Written task
Render every one of the items below as a Markdown table with the columns No. and Line. Number the rows in order, put each item's text in the Line column, and leave out any blank lines.

Collected data entries
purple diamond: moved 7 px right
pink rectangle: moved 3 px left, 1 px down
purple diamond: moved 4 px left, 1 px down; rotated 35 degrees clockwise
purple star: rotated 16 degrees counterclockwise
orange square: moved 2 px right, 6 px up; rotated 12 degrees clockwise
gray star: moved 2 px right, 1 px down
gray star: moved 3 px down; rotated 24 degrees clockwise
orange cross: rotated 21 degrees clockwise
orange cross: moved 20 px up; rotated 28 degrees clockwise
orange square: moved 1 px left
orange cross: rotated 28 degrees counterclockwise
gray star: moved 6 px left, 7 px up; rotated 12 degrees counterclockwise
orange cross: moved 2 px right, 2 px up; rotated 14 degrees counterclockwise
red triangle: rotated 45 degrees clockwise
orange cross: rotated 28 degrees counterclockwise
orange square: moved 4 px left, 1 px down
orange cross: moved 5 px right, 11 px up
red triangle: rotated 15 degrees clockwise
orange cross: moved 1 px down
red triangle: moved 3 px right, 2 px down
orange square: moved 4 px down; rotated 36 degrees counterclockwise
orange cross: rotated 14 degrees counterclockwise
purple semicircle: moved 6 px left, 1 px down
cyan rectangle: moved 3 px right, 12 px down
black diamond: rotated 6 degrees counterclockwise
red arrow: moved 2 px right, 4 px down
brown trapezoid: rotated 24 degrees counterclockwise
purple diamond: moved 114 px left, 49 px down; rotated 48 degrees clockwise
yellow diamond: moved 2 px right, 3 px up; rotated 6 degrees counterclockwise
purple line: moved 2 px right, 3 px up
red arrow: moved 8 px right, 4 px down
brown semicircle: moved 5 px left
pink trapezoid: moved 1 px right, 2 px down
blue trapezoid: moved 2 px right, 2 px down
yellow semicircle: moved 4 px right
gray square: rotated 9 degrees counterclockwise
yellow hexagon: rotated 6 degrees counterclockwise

Reply to the exercise
| No. | Line |
|---|---|
| 1 | purple diamond: moved 7 px right |
| 2 | pink rectangle: moved 3 px left, 1 px down |
| 3 | purple diamond: moved 4 px left, 1 px down; rotated 35 degrees clockwise |
| 4 | purple star: rotated 16 degrees counterclockwise |
| 5 | orange square: moved 2 px right, 6 px up; rotated 12 degrees clockwise |
| 6 | gray star: moved 2 px right, 1 px down |
| 7 | gray star: moved 3 px down; rotated 24 degrees clockwise |
| 8 | orange cross: rotated 21 degrees clockwise |
| 9 | orange cross: moved 20 px up; rotated 28 degrees clockwise |
| 10 | orange square: moved 1 px left |
| 11 | orange cross: rotated 28 degrees counterclockwise |
| 12 | gray star: moved 6 px left, 7 px up; rotated 12 degrees counterclockwise |
| 13 | orange cross: moved 2 px right, 2 px up; rotated 14 degrees counterclockwise |
| 14 | red triangle: rotated 45 degrees clockwise |
| 15 | orange cross: rotated 28 degrees counterclockwise |
| 16 | orange square: moved 4 px left, 1 px down |
| 17 | orange cross: moved 5 px right, 11 px up |
| 18 | red triangle: rotated 15 degrees clockwise |
| 19 | orange cross: moved 1 px down |
| 20 | red triangle: moved 3 px right, 2 px down |
| 21 | orange square: moved 4 px down; rotated 36 degrees counterclockwise |
| 22 | orange cross: rotated 14 degrees counterclockwise |
| 23 | purple semicircle: moved 6 px left, 1 px down |
| 24 | cyan rectangle: moved 3 px right, 12 px down |
| 25 | black diamond: rotated 6 degrees counterclockwise |
| 26 | red arrow: moved 2 px right, 4 px down |
| 27 | brown trapezoid: rotated 24 degrees counterclockwise |
| 28 | purple diamond: moved 114 px left, 49 px down; rotated 48 degrees clockwise |
| 29 | yellow diamond: moved 2 px right, 3 px up; rotated 6 degrees counterclockwise |
| 30 | purple line: moved 2 px right, 3 px up |
| 31 | red arrow: moved 8 px right, 4 px down |
| 32 | brown semicircle: moved 5 px left |
| 33 | pink trapezoid: moved 1 px right, 2 px down |
| 34 | blue trapezoid: moved 2 px right, 2 px down |
| 35 | yellow semicircle: moved 4 px right |
| 36 | gray square: rotated 9 degrees counterclockwise |
| 37 | yellow hexagon: rotated 6 degrees counterclockwise |